## What is needed
Please locate every line in the items below that contains the string "kern", matching case exactly, and copy each such line.

Extracted data entries:

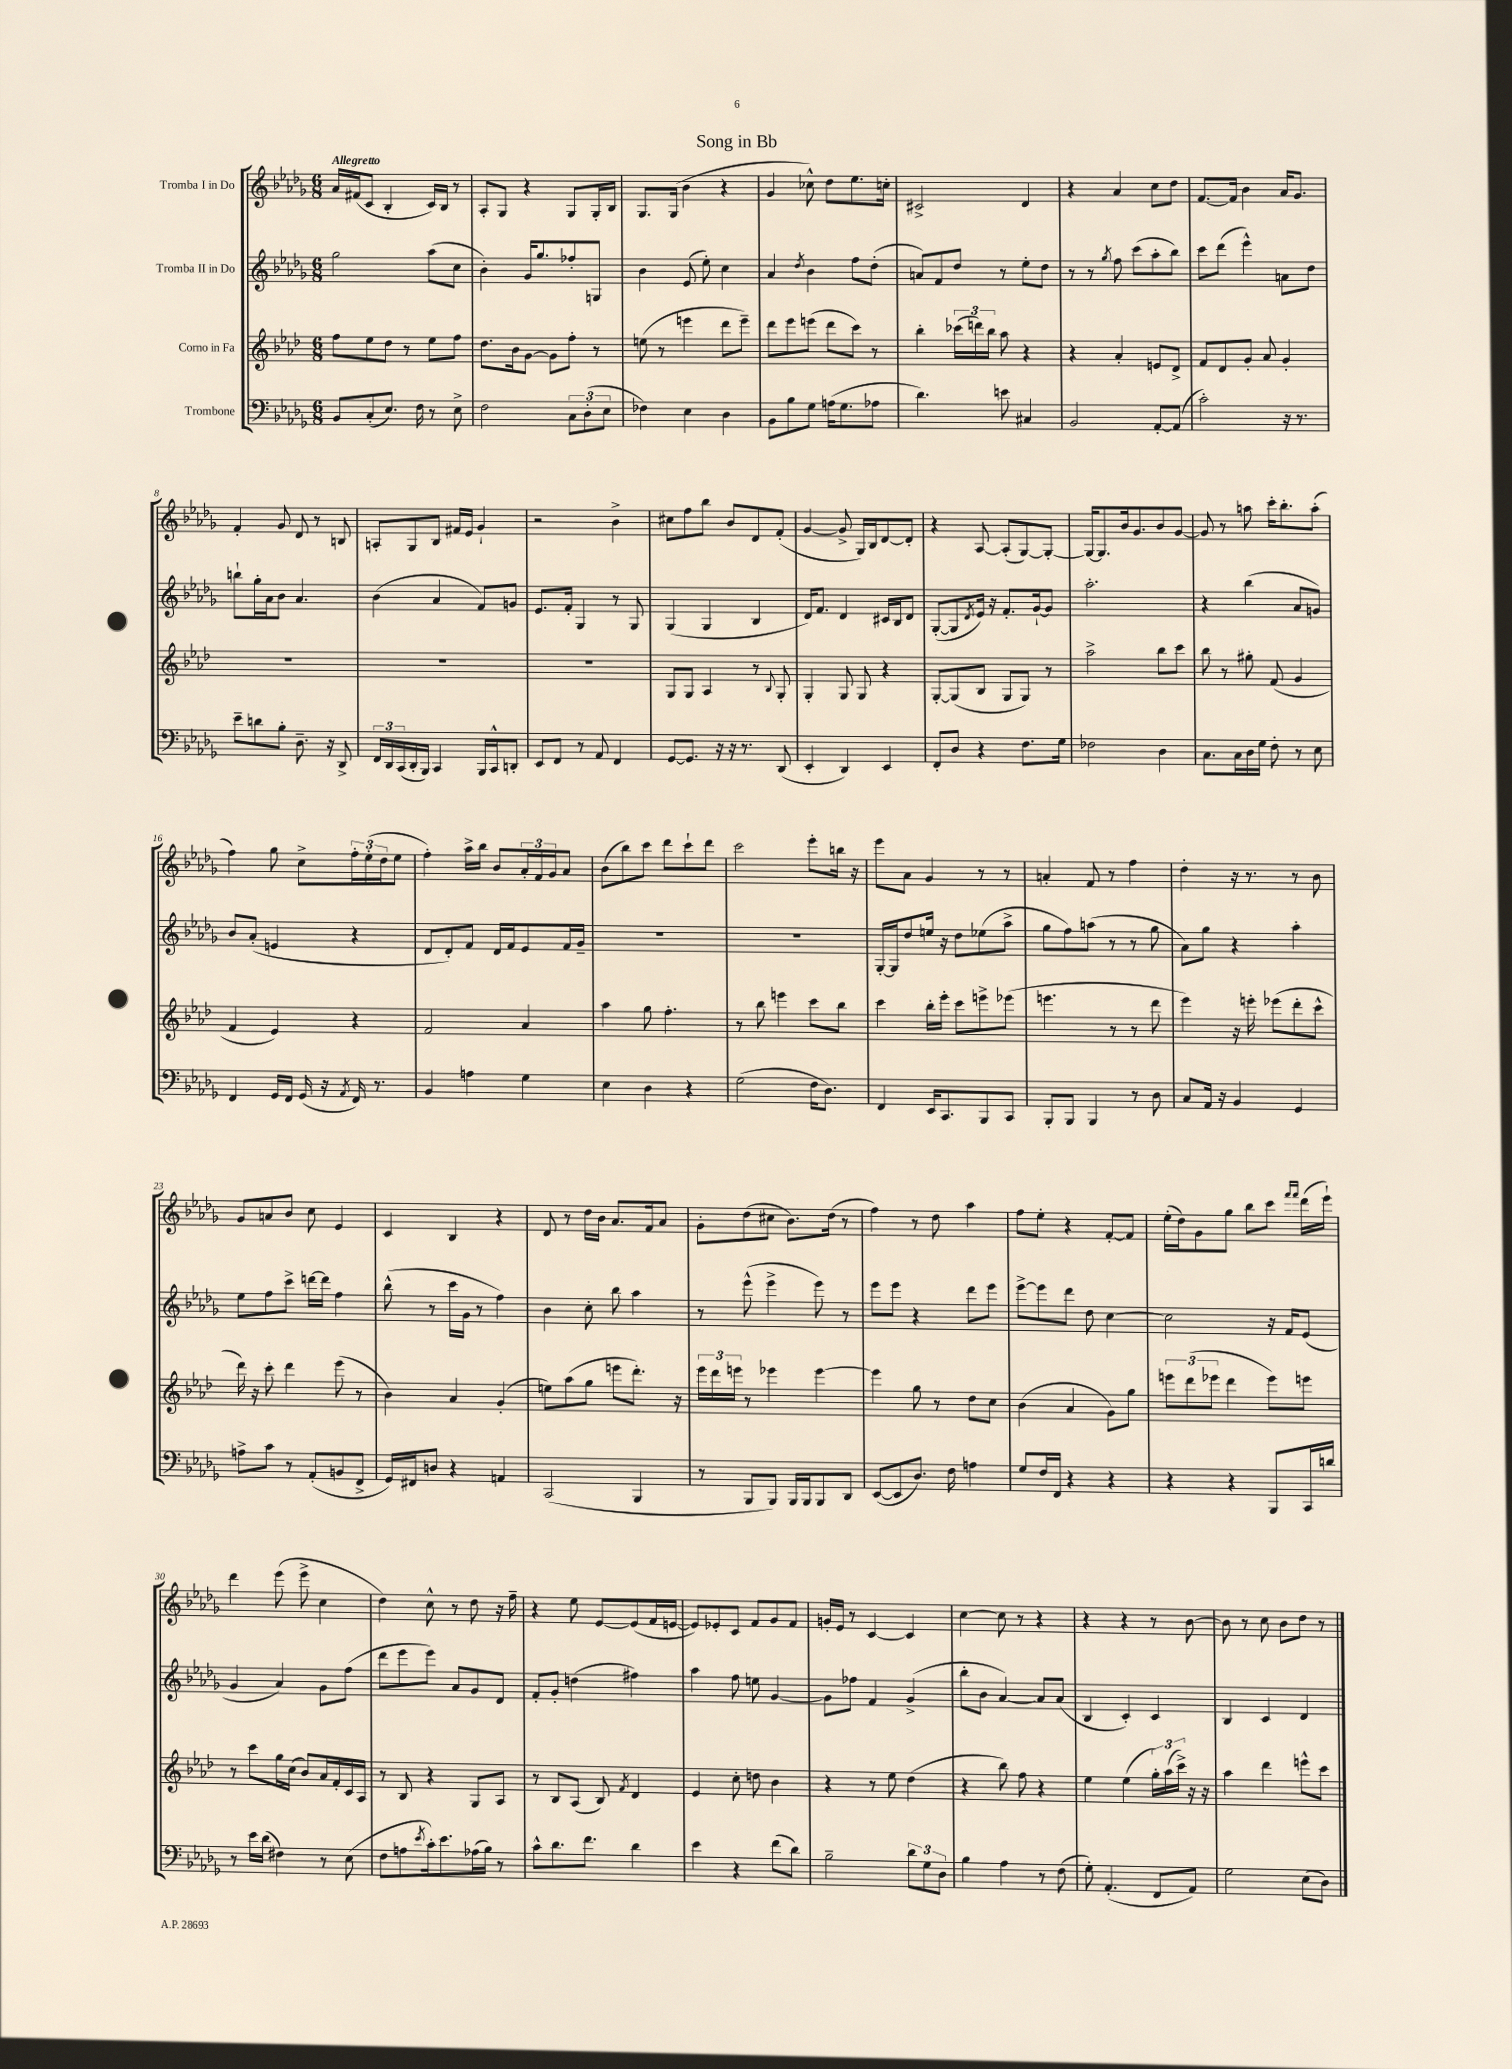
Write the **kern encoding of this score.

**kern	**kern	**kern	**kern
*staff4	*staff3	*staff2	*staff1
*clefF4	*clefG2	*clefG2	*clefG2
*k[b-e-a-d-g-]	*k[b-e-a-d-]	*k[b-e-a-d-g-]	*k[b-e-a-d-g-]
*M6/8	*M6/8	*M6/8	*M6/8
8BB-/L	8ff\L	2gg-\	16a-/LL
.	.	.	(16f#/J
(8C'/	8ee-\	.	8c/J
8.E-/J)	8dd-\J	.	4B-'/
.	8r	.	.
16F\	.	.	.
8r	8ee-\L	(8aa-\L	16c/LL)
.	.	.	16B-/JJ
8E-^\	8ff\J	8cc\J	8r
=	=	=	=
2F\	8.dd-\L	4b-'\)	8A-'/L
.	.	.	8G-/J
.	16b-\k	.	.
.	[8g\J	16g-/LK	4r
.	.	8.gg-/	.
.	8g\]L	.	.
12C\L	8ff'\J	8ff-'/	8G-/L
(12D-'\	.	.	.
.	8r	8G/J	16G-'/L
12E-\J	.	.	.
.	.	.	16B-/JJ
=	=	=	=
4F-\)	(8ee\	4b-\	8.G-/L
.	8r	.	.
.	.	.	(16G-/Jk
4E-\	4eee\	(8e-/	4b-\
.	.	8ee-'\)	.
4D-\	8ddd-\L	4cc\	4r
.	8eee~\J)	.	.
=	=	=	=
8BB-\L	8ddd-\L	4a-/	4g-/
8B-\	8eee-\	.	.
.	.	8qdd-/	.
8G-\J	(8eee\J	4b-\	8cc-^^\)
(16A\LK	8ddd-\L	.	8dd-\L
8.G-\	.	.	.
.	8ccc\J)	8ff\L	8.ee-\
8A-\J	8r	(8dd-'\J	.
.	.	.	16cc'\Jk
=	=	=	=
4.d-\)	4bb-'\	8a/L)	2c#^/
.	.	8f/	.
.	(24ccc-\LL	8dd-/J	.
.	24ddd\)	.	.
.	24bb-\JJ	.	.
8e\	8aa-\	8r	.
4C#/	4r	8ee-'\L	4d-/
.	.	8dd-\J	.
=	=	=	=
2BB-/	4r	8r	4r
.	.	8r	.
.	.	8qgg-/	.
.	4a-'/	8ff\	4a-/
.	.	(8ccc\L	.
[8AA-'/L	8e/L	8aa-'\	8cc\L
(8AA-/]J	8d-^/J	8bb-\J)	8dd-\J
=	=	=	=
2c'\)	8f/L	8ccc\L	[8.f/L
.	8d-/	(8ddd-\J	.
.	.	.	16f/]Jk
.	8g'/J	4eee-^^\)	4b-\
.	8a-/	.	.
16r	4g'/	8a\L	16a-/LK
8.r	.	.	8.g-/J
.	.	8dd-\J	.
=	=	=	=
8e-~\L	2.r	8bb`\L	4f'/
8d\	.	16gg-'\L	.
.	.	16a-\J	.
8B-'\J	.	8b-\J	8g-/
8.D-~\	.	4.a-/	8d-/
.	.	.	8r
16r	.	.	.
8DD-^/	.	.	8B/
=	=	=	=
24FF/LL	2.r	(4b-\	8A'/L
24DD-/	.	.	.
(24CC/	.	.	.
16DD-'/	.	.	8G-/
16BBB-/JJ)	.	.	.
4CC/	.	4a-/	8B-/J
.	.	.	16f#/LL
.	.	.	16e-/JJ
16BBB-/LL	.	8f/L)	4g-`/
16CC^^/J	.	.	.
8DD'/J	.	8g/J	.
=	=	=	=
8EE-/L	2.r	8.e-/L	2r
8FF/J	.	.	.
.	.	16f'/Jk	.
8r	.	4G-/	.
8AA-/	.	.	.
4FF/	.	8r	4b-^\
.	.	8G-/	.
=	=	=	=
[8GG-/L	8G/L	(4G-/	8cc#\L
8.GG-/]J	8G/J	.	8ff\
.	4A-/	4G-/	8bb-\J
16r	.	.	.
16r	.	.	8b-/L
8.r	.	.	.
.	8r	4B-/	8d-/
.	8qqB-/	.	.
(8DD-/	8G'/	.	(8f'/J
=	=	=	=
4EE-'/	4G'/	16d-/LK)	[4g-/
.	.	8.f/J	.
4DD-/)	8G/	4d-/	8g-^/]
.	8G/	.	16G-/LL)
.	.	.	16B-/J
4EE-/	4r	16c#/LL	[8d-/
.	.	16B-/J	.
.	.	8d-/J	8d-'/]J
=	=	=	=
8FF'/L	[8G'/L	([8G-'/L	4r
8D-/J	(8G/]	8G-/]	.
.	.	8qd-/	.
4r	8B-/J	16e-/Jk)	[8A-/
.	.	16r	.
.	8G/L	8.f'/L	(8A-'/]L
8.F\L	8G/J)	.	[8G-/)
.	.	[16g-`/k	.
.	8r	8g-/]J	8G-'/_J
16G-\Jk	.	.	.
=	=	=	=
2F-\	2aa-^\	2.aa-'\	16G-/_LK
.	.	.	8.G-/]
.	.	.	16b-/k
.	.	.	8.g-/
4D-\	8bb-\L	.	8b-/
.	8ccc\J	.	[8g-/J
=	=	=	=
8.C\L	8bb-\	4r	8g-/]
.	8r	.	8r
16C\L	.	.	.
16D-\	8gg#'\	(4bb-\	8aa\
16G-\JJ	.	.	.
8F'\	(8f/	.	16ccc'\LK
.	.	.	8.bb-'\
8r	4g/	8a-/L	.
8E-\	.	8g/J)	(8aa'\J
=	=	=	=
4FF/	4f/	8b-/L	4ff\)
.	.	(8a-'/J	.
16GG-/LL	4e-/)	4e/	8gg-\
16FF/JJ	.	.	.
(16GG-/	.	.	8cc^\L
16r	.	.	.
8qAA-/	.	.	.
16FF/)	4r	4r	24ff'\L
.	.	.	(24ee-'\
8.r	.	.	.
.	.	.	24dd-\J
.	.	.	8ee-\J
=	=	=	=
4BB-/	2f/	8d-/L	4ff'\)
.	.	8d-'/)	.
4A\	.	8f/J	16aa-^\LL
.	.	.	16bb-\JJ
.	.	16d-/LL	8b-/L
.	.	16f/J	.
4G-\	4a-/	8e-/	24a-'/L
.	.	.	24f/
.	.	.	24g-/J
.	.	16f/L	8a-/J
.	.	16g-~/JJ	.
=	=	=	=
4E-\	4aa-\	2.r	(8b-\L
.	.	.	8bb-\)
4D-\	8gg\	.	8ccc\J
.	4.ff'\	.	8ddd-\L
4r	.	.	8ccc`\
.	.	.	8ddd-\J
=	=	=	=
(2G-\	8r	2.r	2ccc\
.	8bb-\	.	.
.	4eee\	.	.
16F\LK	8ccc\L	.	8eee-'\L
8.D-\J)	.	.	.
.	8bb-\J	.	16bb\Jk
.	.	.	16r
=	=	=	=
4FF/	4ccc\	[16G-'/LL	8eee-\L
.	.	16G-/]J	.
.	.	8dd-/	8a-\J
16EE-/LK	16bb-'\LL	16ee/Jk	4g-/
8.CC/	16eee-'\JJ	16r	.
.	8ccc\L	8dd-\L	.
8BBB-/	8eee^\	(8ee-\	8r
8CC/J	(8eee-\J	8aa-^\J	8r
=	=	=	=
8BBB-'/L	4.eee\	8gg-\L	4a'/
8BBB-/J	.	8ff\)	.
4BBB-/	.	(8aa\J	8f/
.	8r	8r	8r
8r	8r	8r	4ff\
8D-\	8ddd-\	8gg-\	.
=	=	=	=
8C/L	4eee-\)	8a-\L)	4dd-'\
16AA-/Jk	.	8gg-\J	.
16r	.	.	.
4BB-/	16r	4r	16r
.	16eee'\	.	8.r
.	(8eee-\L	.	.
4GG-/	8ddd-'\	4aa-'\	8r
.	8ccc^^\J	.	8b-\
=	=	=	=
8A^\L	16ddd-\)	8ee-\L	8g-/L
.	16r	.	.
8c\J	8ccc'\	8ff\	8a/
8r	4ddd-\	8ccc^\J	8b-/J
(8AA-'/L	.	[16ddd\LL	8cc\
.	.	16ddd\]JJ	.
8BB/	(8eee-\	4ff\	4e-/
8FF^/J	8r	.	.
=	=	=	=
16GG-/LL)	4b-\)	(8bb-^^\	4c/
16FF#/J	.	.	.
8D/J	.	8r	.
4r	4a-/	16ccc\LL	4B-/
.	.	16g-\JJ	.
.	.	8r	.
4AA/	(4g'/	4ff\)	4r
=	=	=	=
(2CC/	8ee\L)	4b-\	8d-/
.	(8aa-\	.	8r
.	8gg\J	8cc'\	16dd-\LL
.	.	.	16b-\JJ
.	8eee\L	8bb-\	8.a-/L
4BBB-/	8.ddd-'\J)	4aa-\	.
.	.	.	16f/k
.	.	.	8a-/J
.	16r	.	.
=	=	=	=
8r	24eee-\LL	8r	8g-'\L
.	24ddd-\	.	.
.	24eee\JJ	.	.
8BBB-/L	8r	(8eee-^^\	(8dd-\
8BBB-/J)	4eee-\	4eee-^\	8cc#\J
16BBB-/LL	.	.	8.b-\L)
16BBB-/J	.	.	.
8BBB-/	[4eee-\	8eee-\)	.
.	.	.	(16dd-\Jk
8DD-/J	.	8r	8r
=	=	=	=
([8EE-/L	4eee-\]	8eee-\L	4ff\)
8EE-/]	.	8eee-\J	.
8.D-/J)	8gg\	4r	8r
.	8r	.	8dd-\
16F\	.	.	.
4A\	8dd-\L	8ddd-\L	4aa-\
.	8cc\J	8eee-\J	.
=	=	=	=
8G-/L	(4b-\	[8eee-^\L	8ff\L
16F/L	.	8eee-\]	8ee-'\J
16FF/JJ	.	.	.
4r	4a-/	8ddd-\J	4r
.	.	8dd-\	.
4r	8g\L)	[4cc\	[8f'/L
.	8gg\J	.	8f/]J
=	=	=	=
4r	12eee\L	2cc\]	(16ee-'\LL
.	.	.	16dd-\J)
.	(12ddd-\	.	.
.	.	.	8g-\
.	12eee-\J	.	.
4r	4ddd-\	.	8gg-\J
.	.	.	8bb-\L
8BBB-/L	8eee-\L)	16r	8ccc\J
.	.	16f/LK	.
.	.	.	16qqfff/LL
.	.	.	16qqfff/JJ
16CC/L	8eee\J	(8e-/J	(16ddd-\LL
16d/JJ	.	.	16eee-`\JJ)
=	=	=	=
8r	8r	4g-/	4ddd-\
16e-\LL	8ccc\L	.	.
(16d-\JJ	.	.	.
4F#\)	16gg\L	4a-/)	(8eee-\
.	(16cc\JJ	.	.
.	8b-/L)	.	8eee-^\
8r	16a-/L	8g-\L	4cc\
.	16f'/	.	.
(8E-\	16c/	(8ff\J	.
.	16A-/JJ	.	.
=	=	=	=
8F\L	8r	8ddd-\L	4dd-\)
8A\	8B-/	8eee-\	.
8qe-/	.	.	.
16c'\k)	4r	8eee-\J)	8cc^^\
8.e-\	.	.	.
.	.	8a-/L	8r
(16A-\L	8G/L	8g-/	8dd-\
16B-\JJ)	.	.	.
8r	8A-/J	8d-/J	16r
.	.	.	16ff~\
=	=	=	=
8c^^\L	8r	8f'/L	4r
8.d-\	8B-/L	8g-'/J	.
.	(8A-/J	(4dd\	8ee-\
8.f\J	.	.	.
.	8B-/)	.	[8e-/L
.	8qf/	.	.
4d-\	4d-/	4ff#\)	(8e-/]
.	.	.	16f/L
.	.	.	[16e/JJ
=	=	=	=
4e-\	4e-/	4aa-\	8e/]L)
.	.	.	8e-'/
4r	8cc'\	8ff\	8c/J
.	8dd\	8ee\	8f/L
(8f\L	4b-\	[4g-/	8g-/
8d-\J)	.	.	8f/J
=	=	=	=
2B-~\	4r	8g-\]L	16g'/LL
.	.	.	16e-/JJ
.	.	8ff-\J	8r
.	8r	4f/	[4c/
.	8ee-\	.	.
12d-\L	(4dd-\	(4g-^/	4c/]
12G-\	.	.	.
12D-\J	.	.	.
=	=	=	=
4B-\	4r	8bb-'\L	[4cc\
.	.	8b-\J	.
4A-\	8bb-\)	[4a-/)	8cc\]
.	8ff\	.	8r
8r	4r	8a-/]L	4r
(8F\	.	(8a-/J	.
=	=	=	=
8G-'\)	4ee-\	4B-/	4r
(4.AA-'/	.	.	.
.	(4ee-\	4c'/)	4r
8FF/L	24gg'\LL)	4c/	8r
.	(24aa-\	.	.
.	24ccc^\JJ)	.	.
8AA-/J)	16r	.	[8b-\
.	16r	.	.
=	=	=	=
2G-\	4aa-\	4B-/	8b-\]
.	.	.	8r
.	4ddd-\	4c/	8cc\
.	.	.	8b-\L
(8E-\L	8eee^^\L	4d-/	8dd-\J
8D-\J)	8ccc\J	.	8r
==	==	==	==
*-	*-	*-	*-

## Task result
Write the **kern encoding of this score.
**kern	**kern	**kern	**kern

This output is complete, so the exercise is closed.